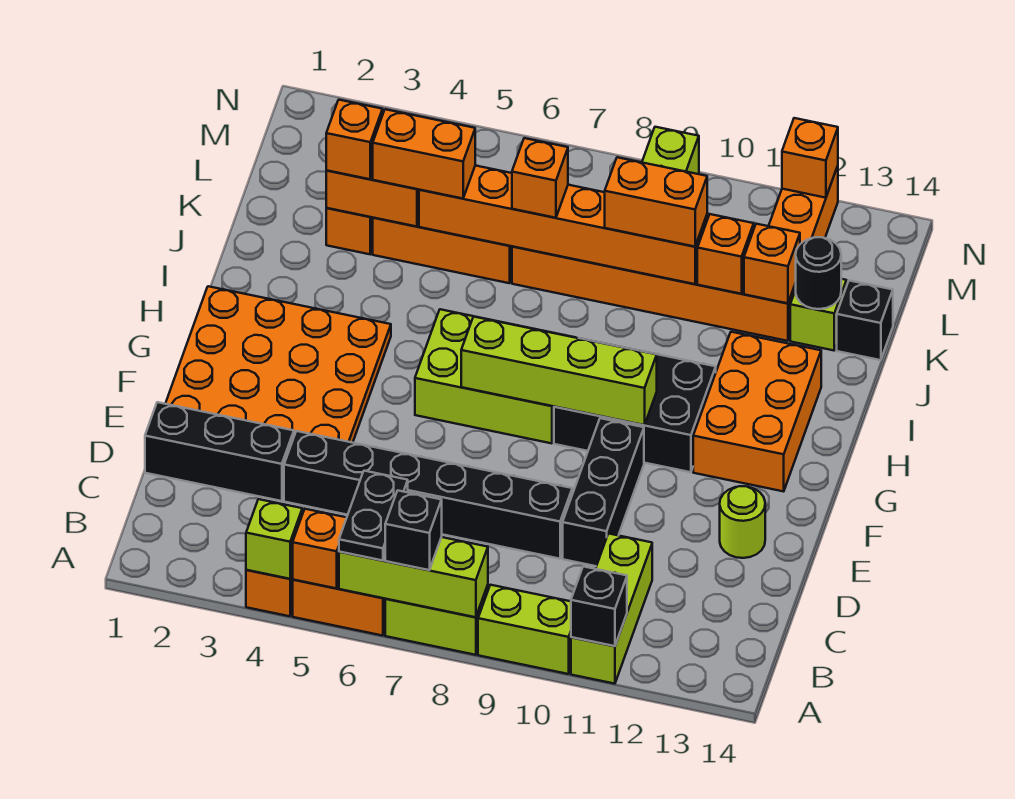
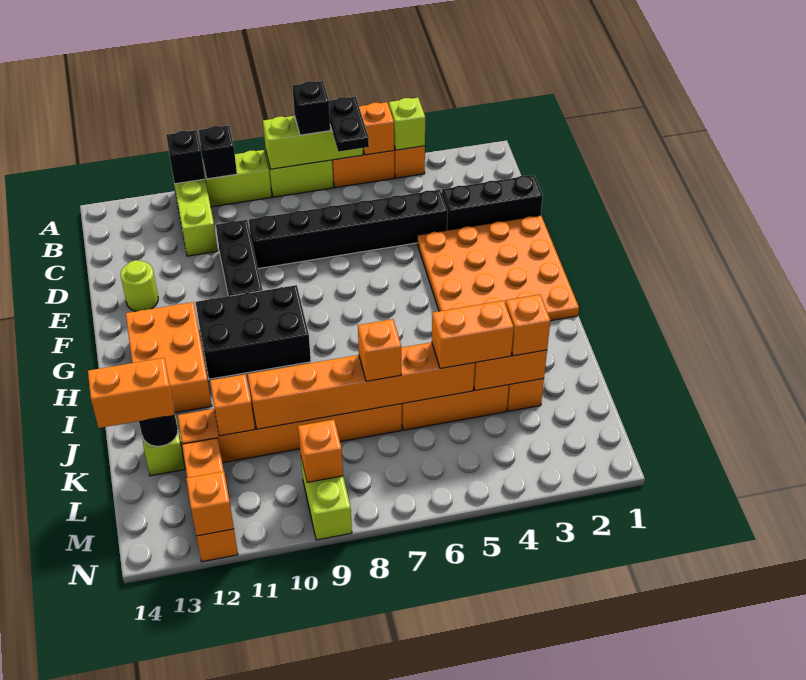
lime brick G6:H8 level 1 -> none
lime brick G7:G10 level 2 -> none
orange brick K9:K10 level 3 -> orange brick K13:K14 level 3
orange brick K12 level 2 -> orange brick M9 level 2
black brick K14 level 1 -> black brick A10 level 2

--

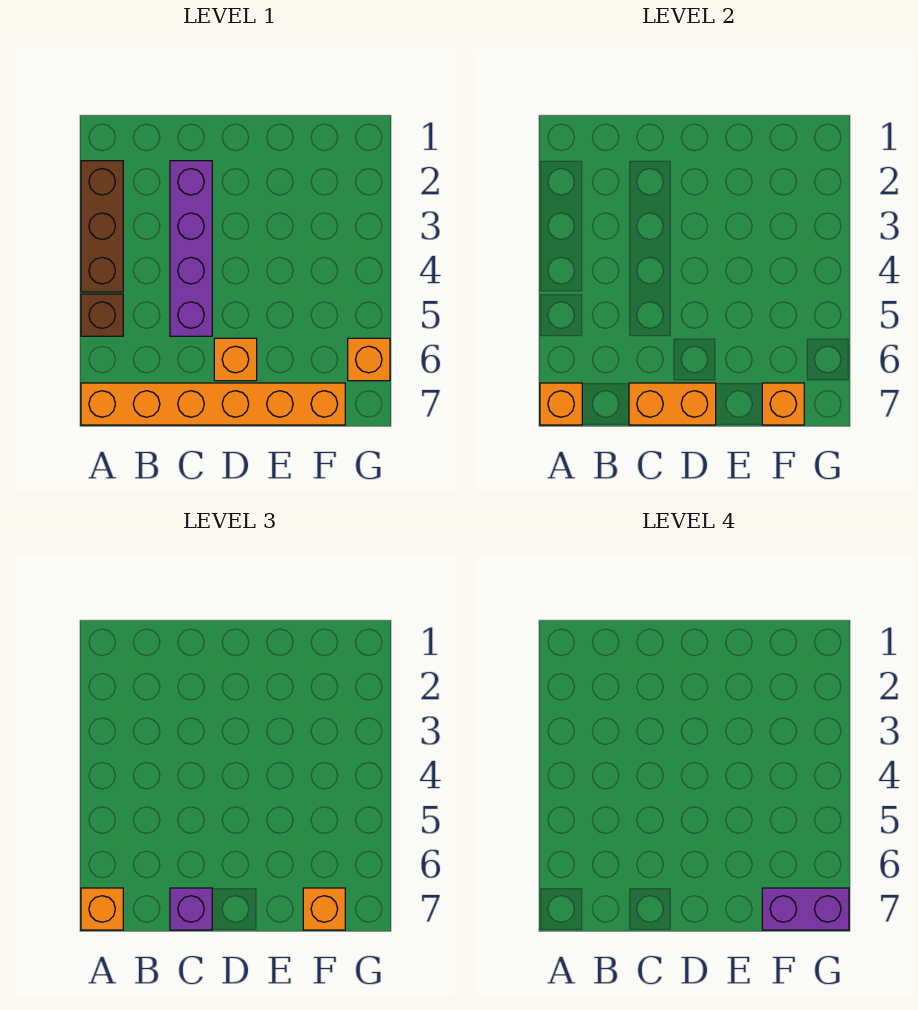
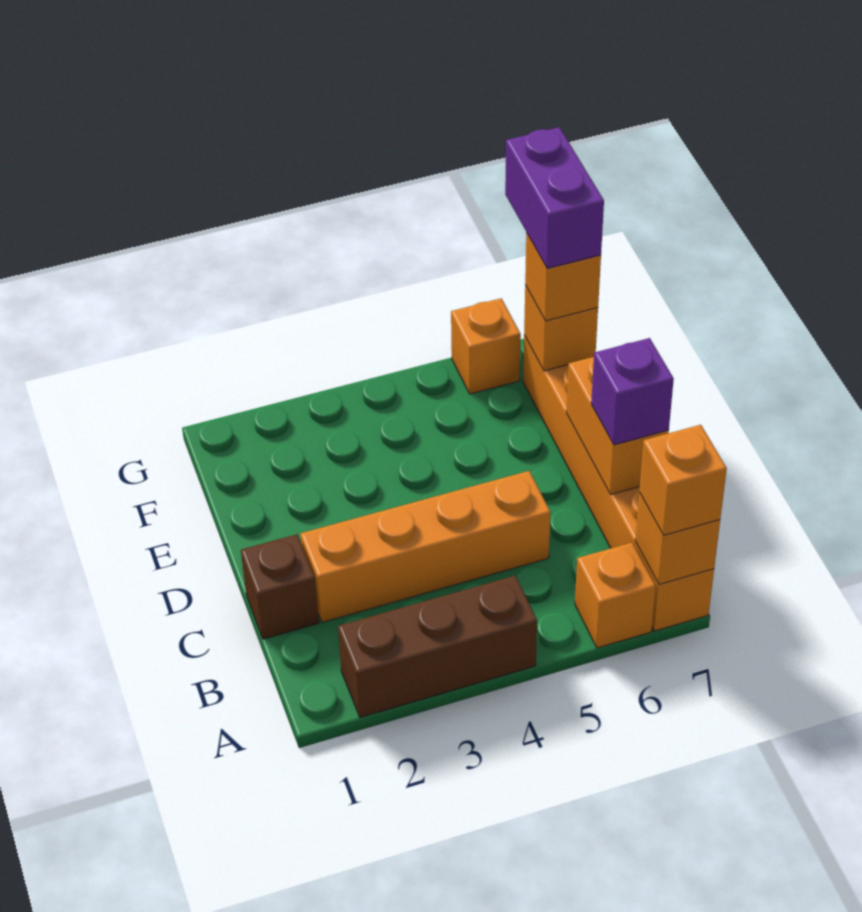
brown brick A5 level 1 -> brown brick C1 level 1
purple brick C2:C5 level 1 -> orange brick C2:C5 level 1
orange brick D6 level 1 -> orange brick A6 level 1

==

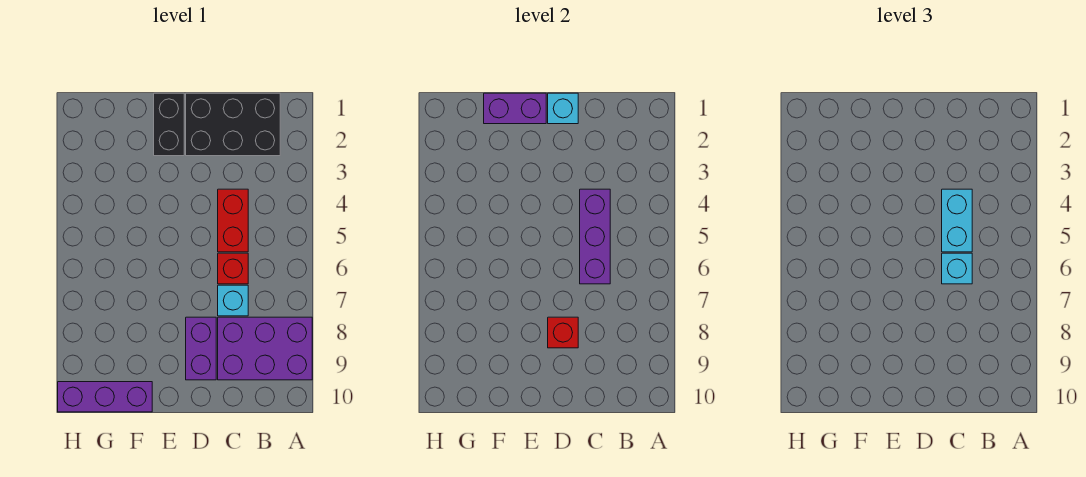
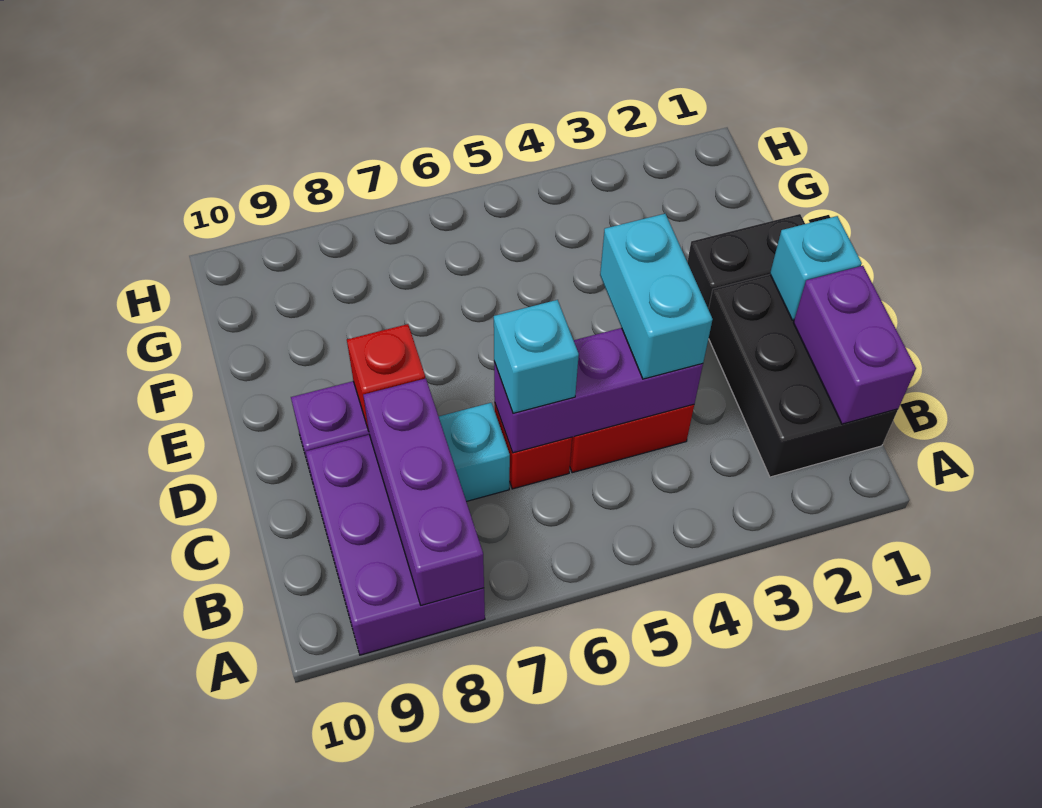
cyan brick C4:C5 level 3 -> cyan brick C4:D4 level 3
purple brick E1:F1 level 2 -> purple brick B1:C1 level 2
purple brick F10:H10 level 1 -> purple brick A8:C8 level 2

▶ [Work order]
Retype exactly the lines of the data above that fall between the line with "lime brick G6:H8 level 1 -> none" and the line with "black brick K14", inclusive, and add nothing.

▶ [Task solution]
lime brick G6:H8 level 1 -> none
lime brick G7:G10 level 2 -> none
orange brick K9:K10 level 3 -> orange brick K13:K14 level 3
orange brick K12 level 2 -> orange brick M9 level 2
black brick K14 level 1 -> black brick A10 level 2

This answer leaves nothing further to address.